- _WHAT IS BEING ASKED_:
When you reach a picture, leave it out; output everything else in the records exactly.
++++ DATA IN THIS EXERCISE
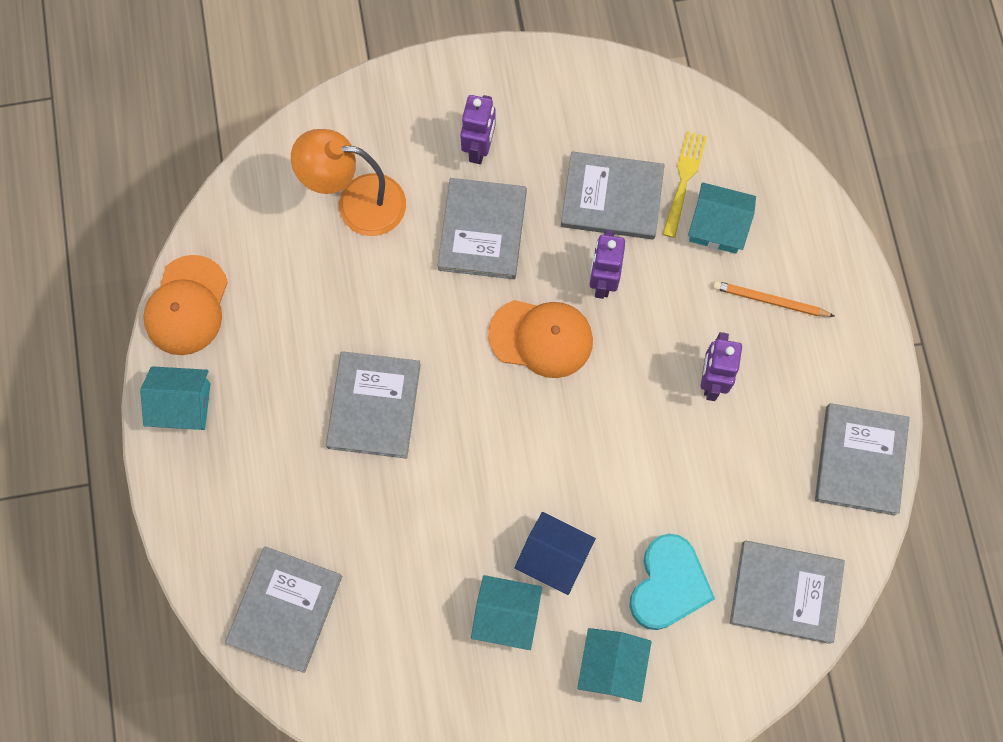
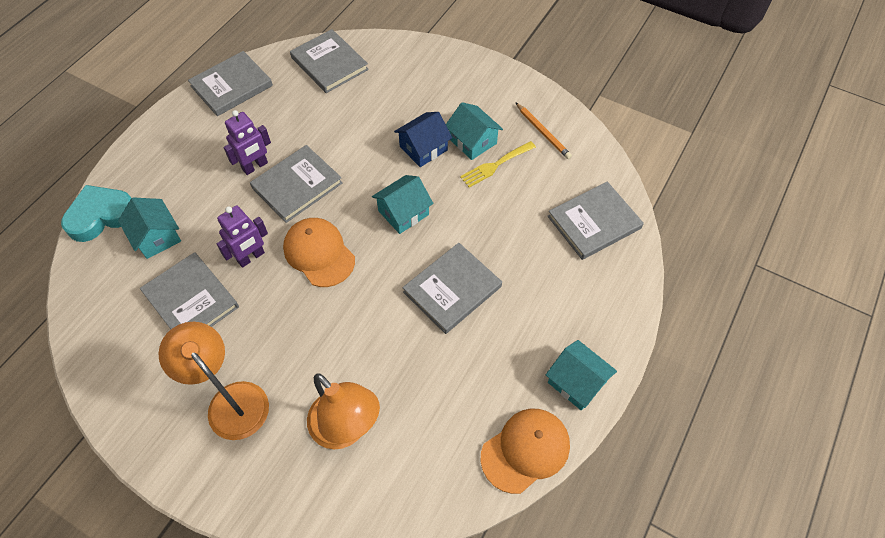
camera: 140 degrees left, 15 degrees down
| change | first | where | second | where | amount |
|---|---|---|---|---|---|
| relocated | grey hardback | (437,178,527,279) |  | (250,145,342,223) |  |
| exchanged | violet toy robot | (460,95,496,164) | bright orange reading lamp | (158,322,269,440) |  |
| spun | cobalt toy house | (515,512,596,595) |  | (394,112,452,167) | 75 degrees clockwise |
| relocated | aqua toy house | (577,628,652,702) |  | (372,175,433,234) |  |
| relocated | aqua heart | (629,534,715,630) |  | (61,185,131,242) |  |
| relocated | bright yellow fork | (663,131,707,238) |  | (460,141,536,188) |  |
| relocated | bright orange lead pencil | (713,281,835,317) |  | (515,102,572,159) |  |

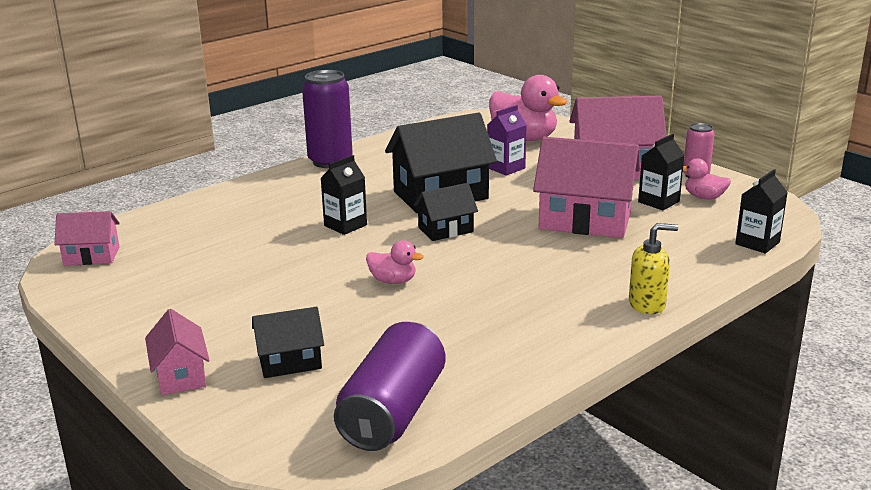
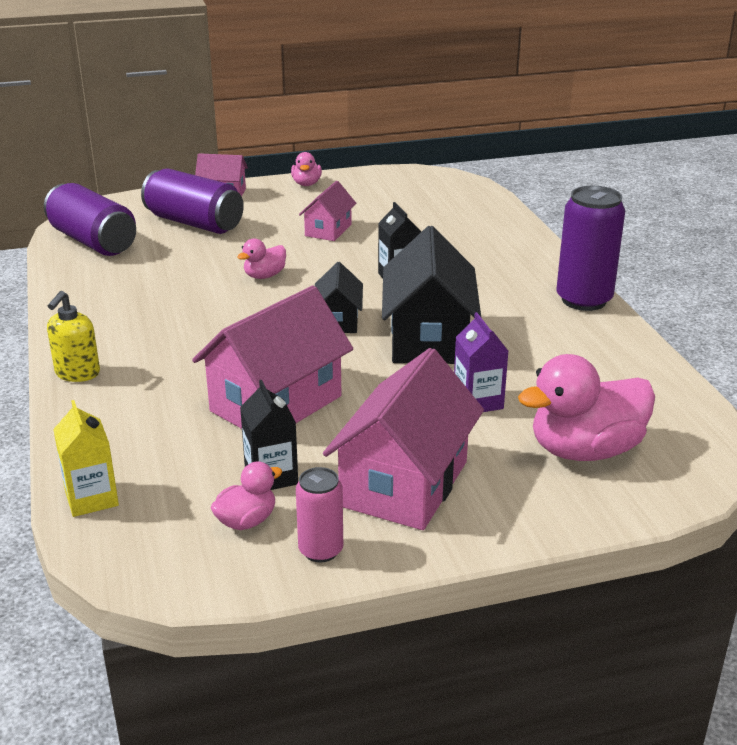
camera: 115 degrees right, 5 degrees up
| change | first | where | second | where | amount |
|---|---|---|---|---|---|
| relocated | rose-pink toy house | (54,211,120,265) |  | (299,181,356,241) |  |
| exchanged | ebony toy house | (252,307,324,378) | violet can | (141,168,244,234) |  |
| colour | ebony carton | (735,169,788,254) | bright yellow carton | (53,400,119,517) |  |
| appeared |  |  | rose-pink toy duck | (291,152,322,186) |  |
++++++++
- _EXPECTED OUTPUT_:
camera: 140 degrees left, 15 degrees down
| change | first | where | second | where | amount |
|---|---|---|---|---|---|
| relocated | grey hardback | (437,178,527,279) |  | (250,145,342,223) |  |
| exchanged | violet toy robot | (460,95,496,164) | bright orange reading lamp | (158,322,269,440) |  |
| spun | cobalt toy house | (515,512,596,595) |  | (394,112,452,167) | 75 degrees clockwise |
| relocated | aqua toy house | (577,628,652,702) |  | (372,175,433,234) |  |
| relocated | aqua heart | (629,534,715,630) |  | (61,185,131,242) |  |
| relocated | bright yellow fork | (663,131,707,238) |  | (460,141,536,188) |  |
| relocated | bright orange lead pencil | (713,281,835,317) |  | (515,102,572,159) |  |

camera: 115 degrees right, 5 degrees up
| change | first | where | second | where | amount |
|---|---|---|---|---|---|
| relocated | rose-pink toy house | (54,211,120,265) |  | (299,181,356,241) |  |
| exchanged | ebony toy house | (252,307,324,378) | violet can | (141,168,244,234) |  |
| colour | ebony carton | (735,169,788,254) | bright yellow carton | (53,400,119,517) |  |
| appeared |  |  | rose-pink toy duck | (291,152,322,186) |  |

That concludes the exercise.